→ Problem details
All the data must be output exactly as given.
(Provided records Opens)
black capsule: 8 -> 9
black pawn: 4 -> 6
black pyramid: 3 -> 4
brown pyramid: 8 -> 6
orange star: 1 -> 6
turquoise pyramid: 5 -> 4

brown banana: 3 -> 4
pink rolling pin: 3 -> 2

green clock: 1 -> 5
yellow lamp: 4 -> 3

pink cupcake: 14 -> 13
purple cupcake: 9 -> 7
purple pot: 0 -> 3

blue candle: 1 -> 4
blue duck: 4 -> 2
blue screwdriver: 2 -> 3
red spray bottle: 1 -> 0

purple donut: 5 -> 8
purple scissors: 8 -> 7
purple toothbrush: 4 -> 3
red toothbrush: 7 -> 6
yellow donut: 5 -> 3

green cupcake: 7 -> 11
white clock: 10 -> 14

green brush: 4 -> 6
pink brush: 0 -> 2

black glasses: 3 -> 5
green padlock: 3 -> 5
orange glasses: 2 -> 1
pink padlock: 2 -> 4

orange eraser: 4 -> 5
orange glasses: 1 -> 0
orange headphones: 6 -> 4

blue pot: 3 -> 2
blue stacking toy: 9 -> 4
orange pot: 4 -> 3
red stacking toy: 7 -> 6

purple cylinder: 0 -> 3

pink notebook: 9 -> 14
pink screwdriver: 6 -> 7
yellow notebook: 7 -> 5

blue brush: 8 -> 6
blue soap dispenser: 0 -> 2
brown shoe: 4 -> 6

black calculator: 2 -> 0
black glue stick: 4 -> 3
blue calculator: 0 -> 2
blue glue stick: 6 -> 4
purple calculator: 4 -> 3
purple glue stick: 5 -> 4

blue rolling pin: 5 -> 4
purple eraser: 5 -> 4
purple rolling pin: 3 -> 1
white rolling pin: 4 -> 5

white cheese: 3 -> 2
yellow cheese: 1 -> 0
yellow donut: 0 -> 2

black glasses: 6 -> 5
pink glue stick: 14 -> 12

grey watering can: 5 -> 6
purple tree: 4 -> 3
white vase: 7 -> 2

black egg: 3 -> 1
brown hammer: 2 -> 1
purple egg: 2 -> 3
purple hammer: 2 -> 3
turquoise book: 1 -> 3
(Provided records Closes)
→ Answer space
black capsule: 8 -> 9
black pawn: 4 -> 6
black pyramid: 3 -> 4
brown pyramid: 8 -> 6
orange star: 1 -> 6
turquoise pyramid: 5 -> 4

brown banana: 3 -> 4
pink rolling pin: 3 -> 2

green clock: 1 -> 5
yellow lamp: 4 -> 3

pink cupcake: 14 -> 13
purple cupcake: 9 -> 7
purple pot: 0 -> 3

blue candle: 1 -> 4
blue duck: 4 -> 2
blue screwdriver: 2 -> 3
red spray bottle: 1 -> 0

purple donut: 5 -> 8
purple scissors: 8 -> 7
purple toothbrush: 4 -> 3
red toothbrush: 7 -> 6
yellow donut: 5 -> 3

green cupcake: 7 -> 11
white clock: 10 -> 14

green brush: 4 -> 6
pink brush: 0 -> 2

black glasses: 3 -> 5
green padlock: 3 -> 5
orange glasses: 2 -> 1
pink padlock: 2 -> 4

orange eraser: 4 -> 5
orange glasses: 1 -> 0
orange headphones: 6 -> 4

blue pot: 3 -> 2
blue stacking toy: 9 -> 4
orange pot: 4 -> 3
red stacking toy: 7 -> 6

purple cylinder: 0 -> 3

pink notebook: 9 -> 14
pink screwdriver: 6 -> 7
yellow notebook: 7 -> 5

blue brush: 8 -> 6
blue soap dispenser: 0 -> 2
brown shoe: 4 -> 6

black calculator: 2 -> 0
black glue stick: 4 -> 3
blue calculator: 0 -> 2
blue glue stick: 6 -> 4
purple calculator: 4 -> 3
purple glue stick: 5 -> 4

blue rolling pin: 5 -> 4
purple eraser: 5 -> 4
purple rolling pin: 3 -> 1
white rolling pin: 4 -> 5

white cheese: 3 -> 2
yellow cheese: 1 -> 0
yellow donut: 0 -> 2

black glasses: 6 -> 5
pink glue stick: 14 -> 12

grey watering can: 5 -> 6
purple tree: 4 -> 3
white vase: 7 -> 2

black egg: 3 -> 1
brown hammer: 2 -> 1
purple egg: 2 -> 3
purple hammer: 2 -> 3
turquoise book: 1 -> 3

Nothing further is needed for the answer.